═════ Excerpted records
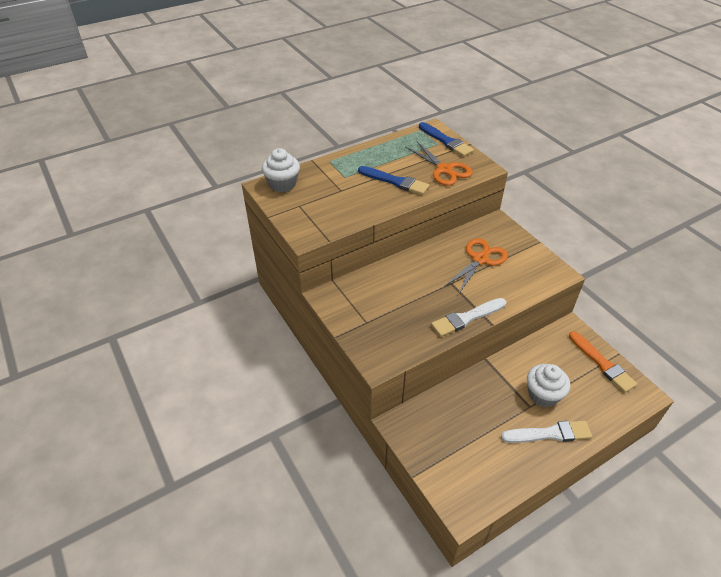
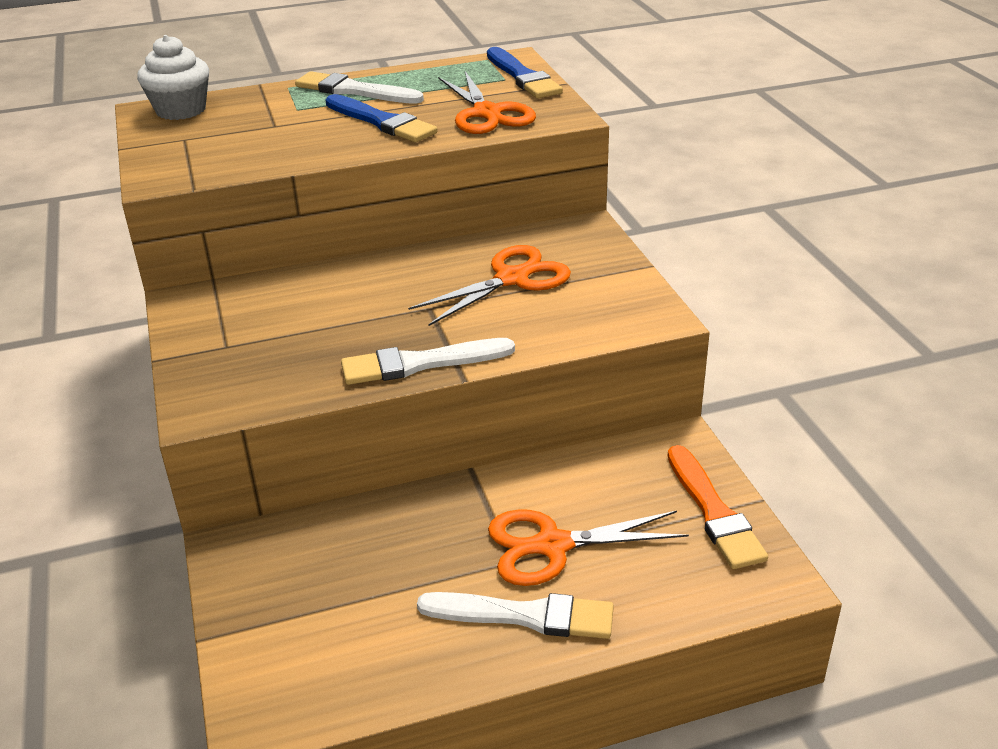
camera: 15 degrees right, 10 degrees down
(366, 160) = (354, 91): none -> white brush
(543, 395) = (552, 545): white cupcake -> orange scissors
══════════
═════ Excerpted records
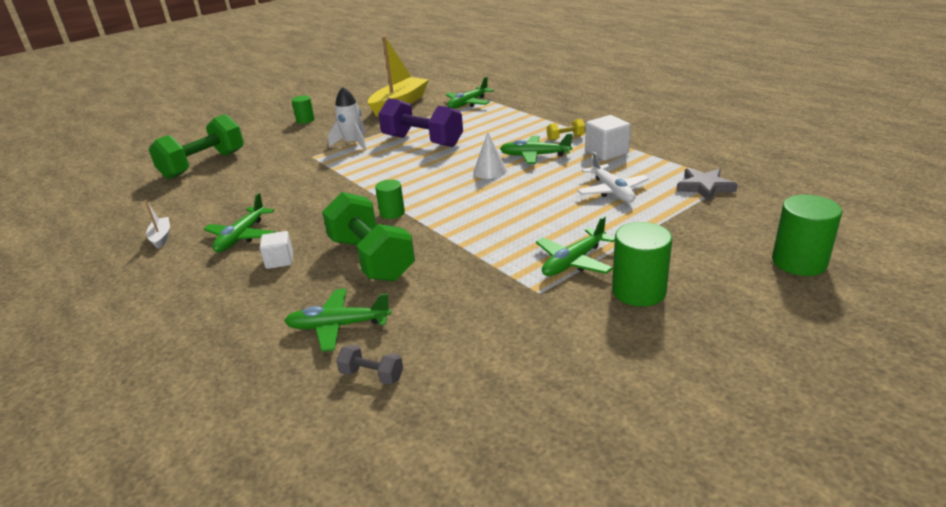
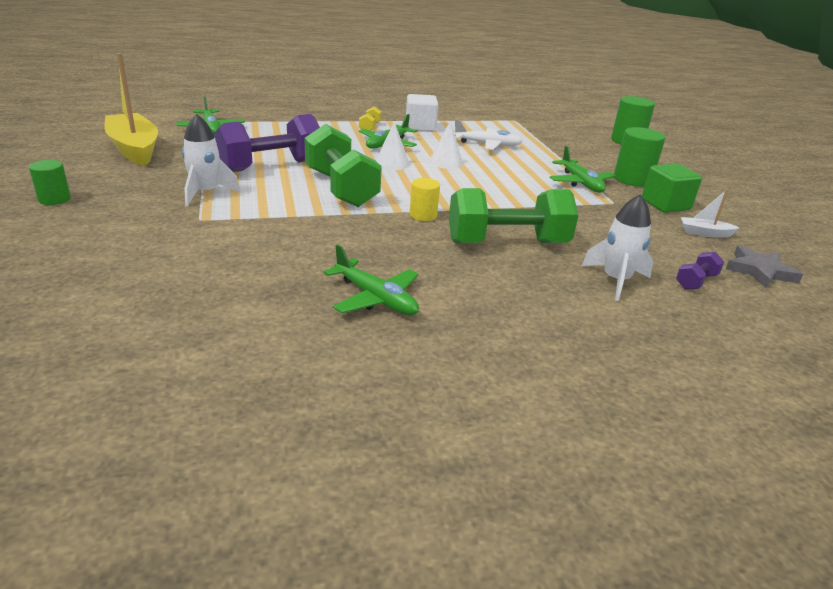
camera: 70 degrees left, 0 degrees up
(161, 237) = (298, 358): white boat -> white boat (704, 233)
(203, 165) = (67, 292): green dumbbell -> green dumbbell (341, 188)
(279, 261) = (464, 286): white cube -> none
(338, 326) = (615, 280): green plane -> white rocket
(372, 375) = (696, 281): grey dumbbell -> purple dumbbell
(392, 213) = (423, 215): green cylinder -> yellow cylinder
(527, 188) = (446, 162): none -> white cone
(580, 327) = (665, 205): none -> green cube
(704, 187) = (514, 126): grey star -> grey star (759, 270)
══════════
Request:
Go through the records and copy each line with "cube" in it.

Exercise answer:
(279, 261) = (464, 286): white cube -> none
(580, 327) = (665, 205): none -> green cube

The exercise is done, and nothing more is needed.